*** Opening of Extracted information ***

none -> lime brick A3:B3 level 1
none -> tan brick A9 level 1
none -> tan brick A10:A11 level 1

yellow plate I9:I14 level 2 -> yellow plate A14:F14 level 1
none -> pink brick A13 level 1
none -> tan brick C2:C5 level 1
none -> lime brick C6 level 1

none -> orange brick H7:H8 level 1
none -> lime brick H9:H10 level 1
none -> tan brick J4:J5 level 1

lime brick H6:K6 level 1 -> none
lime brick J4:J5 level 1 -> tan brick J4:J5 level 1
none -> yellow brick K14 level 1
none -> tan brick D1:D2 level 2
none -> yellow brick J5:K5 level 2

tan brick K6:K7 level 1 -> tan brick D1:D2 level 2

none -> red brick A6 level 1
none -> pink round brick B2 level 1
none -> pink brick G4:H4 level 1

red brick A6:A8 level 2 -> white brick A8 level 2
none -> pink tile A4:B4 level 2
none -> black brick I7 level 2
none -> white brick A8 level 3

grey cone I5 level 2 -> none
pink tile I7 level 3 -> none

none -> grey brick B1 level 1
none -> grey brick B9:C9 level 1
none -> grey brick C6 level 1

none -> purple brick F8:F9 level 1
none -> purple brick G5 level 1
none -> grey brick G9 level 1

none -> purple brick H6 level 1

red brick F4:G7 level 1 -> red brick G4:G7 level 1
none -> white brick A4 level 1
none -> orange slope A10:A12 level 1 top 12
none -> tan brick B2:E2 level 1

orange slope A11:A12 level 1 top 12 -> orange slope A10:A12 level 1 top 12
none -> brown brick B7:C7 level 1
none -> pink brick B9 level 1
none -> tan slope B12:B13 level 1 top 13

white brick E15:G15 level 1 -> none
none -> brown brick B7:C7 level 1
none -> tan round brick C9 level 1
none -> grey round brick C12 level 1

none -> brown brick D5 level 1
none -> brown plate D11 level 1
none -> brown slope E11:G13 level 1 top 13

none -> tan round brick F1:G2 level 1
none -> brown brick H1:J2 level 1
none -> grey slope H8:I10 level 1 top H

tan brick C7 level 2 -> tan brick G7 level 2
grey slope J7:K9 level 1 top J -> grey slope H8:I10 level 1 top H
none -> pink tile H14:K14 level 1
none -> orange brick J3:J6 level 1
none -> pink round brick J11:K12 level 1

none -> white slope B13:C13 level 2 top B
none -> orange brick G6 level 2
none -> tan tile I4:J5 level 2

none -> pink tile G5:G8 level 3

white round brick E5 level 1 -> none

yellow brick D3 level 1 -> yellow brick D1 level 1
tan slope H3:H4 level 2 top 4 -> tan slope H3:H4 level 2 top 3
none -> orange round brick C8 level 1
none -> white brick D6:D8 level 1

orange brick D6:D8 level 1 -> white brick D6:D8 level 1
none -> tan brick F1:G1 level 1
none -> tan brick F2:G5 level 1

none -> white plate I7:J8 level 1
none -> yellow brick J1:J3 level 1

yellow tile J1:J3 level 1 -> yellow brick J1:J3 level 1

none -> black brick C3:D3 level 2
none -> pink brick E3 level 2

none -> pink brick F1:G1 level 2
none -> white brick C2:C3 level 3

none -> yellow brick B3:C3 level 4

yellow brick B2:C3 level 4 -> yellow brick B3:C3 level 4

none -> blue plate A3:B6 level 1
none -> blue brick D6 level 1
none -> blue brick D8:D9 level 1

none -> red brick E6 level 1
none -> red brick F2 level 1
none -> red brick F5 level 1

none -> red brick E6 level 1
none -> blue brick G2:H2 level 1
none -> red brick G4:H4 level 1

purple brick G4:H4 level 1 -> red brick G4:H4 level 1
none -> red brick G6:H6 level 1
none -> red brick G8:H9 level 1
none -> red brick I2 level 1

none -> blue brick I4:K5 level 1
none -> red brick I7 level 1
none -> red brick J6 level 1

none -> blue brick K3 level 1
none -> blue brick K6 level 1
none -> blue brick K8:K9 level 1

*** Close of Extracted information ***

* Task to carry out *
Copy out the range of lines above starting at the line with "none -> yellow brick K14 level 1" and ending at the line with "none -> purple brick H6 level 1", exactly and including both.

* Answer to the exercise *
none -> yellow brick K14 level 1
none -> tan brick D1:D2 level 2
none -> yellow brick J5:K5 level 2

tan brick K6:K7 level 1 -> tan brick D1:D2 level 2

none -> red brick A6 level 1
none -> pink round brick B2 level 1
none -> pink brick G4:H4 level 1

red brick A6:A8 level 2 -> white brick A8 level 2
none -> pink tile A4:B4 level 2
none -> black brick I7 level 2
none -> white brick A8 level 3

grey cone I5 level 2 -> none
pink tile I7 level 3 -> none

none -> grey brick B1 level 1
none -> grey brick B9:C9 level 1
none -> grey brick C6 level 1

none -> purple brick F8:F9 level 1
none -> purple brick G5 level 1
none -> grey brick G9 level 1

none -> purple brick H6 level 1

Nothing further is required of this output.